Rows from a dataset
=======
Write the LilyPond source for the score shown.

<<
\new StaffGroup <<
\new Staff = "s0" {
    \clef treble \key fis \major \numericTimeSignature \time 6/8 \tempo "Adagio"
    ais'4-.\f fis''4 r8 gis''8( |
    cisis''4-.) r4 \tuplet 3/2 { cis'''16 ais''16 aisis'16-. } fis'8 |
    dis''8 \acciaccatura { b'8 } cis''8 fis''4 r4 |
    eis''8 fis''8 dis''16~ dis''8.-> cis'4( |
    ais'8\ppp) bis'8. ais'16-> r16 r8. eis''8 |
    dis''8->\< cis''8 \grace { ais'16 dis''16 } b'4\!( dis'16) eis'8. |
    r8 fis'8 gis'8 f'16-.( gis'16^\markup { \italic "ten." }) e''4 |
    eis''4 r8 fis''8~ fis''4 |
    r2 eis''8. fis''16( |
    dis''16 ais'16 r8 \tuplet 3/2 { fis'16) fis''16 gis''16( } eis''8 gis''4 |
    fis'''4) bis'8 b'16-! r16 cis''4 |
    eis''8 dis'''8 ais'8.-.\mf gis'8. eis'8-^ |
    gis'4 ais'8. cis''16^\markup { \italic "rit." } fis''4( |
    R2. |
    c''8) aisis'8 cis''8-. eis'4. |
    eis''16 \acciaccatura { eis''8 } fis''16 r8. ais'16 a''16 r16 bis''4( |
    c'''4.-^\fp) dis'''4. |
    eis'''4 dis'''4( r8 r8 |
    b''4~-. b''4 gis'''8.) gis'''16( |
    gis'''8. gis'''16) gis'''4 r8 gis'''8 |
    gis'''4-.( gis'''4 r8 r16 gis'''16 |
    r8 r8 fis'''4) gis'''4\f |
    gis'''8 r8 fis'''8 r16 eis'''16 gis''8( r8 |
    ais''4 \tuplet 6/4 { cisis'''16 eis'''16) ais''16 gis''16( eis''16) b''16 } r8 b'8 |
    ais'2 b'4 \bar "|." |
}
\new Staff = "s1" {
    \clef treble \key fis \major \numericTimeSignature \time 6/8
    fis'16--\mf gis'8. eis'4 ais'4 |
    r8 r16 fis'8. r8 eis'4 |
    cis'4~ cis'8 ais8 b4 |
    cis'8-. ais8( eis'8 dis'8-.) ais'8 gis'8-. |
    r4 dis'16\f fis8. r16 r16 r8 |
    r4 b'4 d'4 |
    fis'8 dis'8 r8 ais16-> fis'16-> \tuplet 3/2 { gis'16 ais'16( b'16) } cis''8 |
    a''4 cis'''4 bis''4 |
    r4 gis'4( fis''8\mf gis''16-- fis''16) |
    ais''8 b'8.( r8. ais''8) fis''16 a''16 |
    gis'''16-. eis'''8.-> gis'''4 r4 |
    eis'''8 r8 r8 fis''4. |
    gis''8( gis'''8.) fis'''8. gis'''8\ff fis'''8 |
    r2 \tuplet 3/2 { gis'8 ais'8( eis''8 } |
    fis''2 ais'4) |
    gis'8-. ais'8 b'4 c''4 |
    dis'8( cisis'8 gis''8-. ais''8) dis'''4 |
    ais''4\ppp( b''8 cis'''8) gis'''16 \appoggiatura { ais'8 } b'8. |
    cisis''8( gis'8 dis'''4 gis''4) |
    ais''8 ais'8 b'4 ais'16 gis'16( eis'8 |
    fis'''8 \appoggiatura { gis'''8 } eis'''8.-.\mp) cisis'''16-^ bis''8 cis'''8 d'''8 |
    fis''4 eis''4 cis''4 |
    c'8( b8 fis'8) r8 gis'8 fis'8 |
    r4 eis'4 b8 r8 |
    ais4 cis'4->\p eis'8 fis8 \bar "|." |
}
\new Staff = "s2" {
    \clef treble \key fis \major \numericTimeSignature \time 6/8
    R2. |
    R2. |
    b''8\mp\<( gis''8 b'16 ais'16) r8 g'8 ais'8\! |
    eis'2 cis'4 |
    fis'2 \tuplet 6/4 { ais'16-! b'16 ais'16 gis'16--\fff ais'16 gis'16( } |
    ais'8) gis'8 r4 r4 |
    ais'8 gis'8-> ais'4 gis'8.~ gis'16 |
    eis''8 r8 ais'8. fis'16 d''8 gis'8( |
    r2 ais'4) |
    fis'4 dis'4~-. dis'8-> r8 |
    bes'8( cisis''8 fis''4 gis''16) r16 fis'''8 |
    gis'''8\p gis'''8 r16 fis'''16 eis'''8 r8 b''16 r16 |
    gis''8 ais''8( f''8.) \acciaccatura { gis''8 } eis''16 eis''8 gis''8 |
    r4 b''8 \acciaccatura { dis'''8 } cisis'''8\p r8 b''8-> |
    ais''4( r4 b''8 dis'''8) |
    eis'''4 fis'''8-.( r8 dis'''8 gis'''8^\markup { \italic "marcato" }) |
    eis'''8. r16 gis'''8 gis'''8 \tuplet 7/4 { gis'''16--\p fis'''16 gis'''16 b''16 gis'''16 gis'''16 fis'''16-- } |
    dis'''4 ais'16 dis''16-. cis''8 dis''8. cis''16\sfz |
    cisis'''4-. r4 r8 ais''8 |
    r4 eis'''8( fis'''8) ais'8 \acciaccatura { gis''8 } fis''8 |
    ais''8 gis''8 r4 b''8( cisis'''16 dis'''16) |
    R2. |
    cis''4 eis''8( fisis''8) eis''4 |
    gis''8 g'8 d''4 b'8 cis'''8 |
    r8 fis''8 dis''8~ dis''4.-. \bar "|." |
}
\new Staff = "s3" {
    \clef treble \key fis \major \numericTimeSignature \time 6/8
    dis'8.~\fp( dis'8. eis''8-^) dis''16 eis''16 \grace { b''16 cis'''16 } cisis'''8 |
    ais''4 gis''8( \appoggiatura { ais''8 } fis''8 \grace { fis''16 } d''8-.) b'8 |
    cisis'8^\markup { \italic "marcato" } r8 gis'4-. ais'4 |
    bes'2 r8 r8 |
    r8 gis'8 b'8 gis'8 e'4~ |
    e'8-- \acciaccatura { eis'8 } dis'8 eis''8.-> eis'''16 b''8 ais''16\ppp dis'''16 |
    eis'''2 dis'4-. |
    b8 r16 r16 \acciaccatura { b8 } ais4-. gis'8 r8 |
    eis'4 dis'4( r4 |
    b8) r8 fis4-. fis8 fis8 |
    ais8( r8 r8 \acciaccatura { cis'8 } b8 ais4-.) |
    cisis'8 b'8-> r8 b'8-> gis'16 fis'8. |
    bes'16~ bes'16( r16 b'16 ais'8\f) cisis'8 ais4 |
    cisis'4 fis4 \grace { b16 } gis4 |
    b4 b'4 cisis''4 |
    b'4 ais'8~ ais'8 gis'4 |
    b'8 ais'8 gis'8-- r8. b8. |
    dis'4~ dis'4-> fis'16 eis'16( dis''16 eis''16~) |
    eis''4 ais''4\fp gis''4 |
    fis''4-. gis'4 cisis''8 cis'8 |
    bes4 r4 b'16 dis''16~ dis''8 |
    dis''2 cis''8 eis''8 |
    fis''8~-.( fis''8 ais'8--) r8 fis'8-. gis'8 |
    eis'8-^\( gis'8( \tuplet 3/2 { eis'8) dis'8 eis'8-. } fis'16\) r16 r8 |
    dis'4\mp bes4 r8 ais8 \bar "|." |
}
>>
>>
=======
Instructions to follow: Show every line in the listing above that contains the string "aisis".

Exercise result:
    cisis''4-.) r4 \tuplet 3/2 { cis'''16 ais''16 aisis'16-. } fis'8 |
    c''8) aisis'8 cis''8-. eis'4. |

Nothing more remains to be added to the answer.